> REQUIREMENT
Print the records exactly and in full, please; the pictures stay out.
[DATASET]
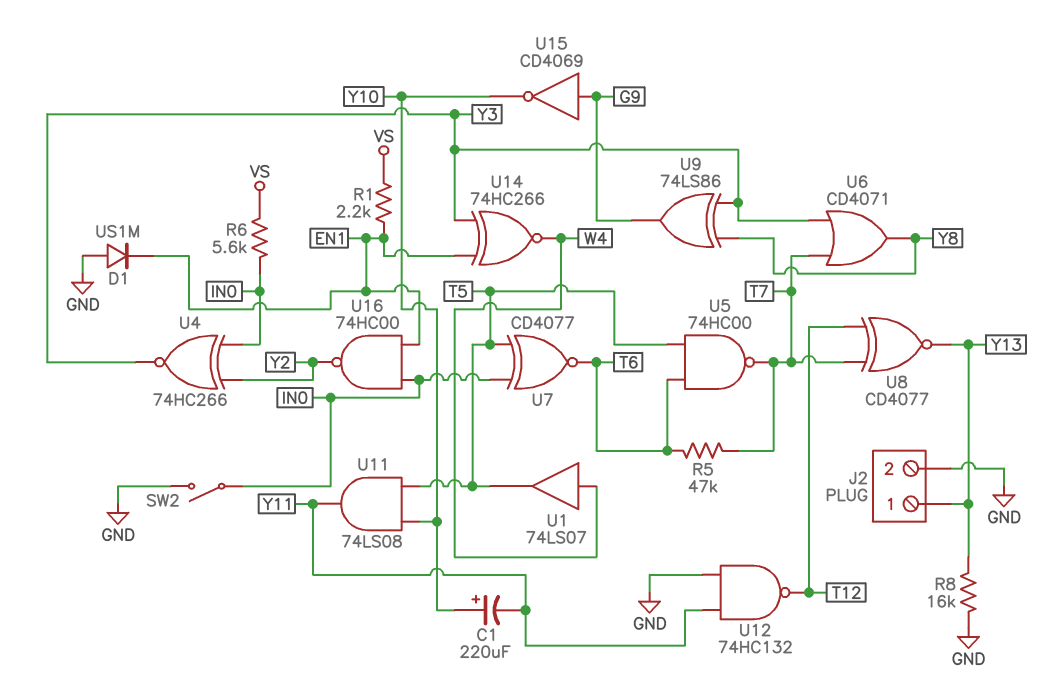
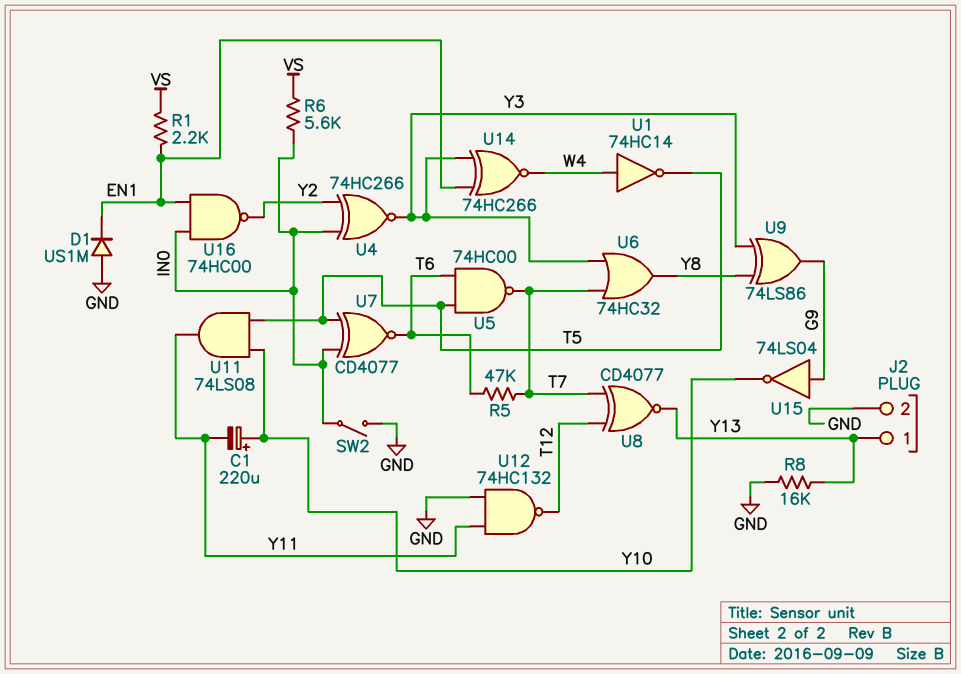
U1: buffer 74LS07 (in W4, out T5) -> NOT 74HC14 (in W4, out T5)
U6: OR CD4071 (in T7, in Y3, out Y8) -> OR 74HC32 (in T7, in Y3, out Y8)
U15: NOT CD4069 (in G9, out Y10) -> NOT 74LS04 (in G9, out Y10)

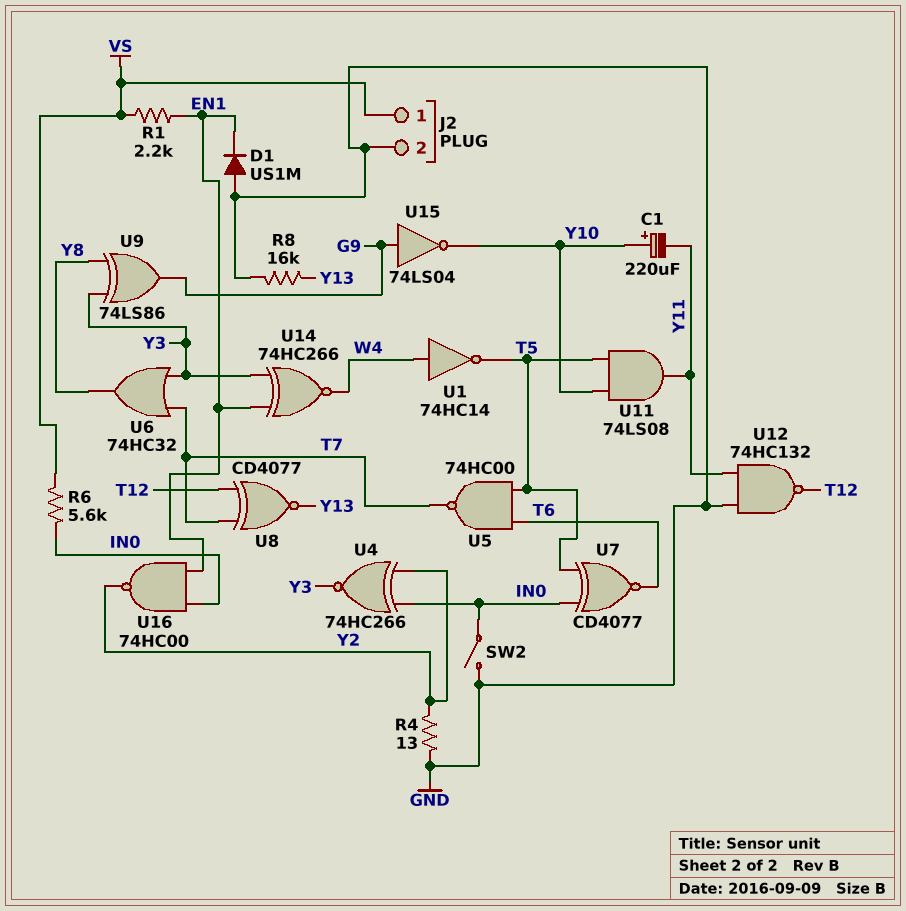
J2 pin 1: Y13 -> VS
R4: none -> 13 (GND, Y2)
R5: 47k (T6, T7) -> none

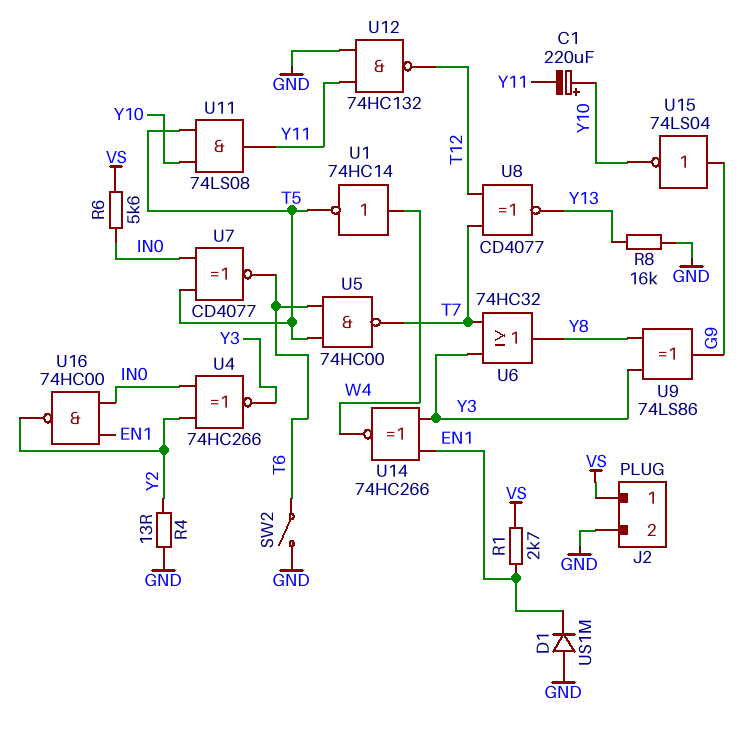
R1: 2.2k (EN1, VS) -> 2.7k (EN1, VS)
SW2: switch (GND, IN0) -> switch (GND, T6)

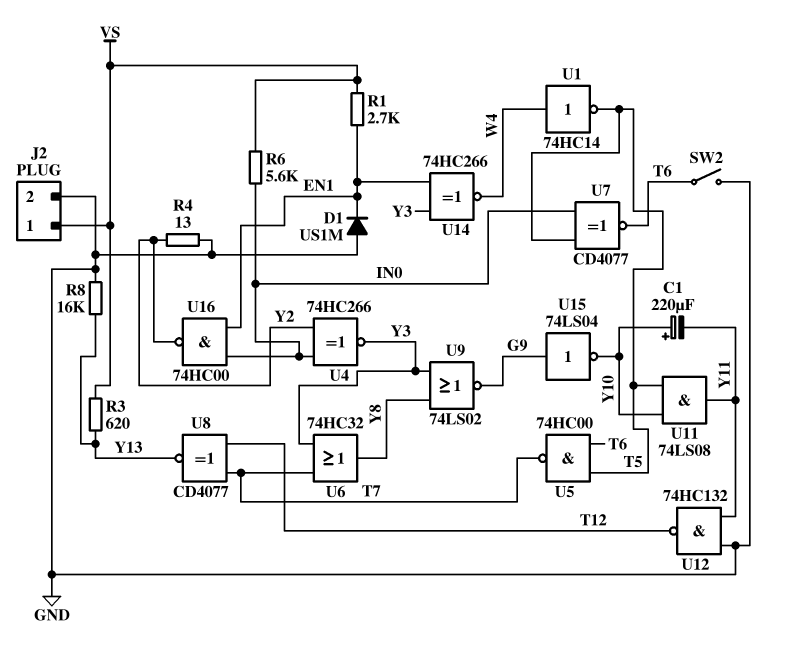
R3: none -> 620 (VS, Y13)
U9: XOR 74LS86 (in Y3, in Y8, out G9) -> NOR 74LS02 (in Y3, in Y8, out G9)

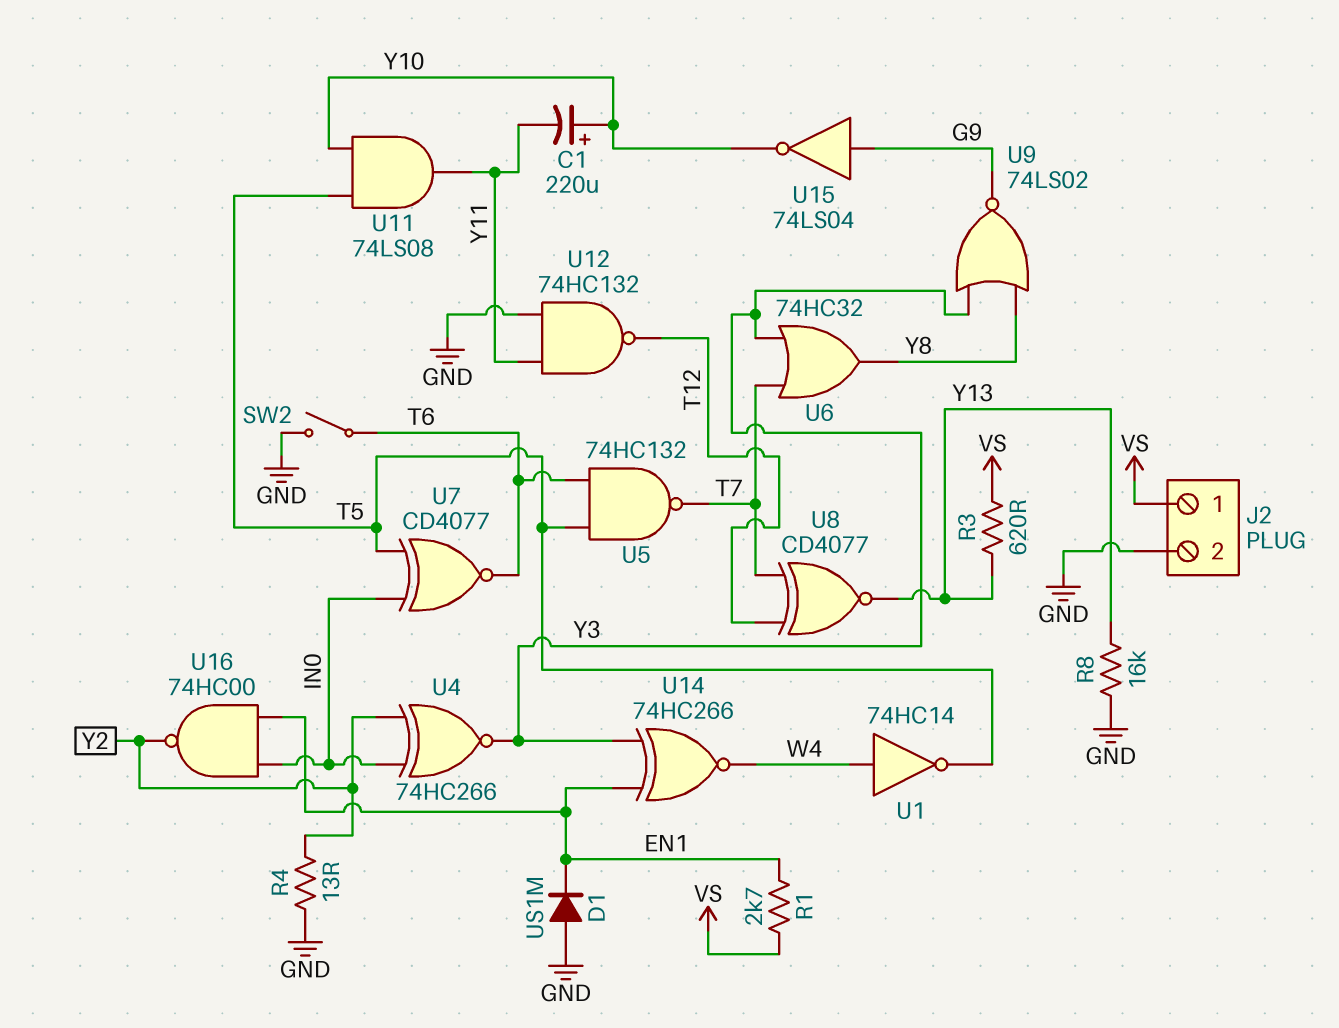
R6: 5.6k (IN0, VS) -> none
U5: NAND 74HC00 (in T5, in T6, out T7) -> NAND 74HC132 (in T5, in T6, out T7)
[/DATASET]
> SOLVED PROBLEM
U1: buffer 74LS07 (in W4, out T5) -> NOT 74HC14 (in W4, out T5)
U6: OR CD4071 (in T7, in Y3, out Y8) -> OR 74HC32 (in T7, in Y3, out Y8)
U15: NOT CD4069 (in G9, out Y10) -> NOT 74LS04 (in G9, out Y10)

J2 pin 1: Y13 -> VS
R4: none -> 13 (GND, Y2)
R5: 47k (T6, T7) -> none

R1: 2.2k (EN1, VS) -> 2.7k (EN1, VS)
SW2: switch (GND, IN0) -> switch (GND, T6)

R3: none -> 620 (VS, Y13)
U9: XOR 74LS86 (in Y3, in Y8, out G9) -> NOR 74LS02 (in Y3, in Y8, out G9)

R6: 5.6k (IN0, VS) -> none
U5: NAND 74HC00 (in T5, in T6, out T7) -> NAND 74HC132 (in T5, in T6, out T7)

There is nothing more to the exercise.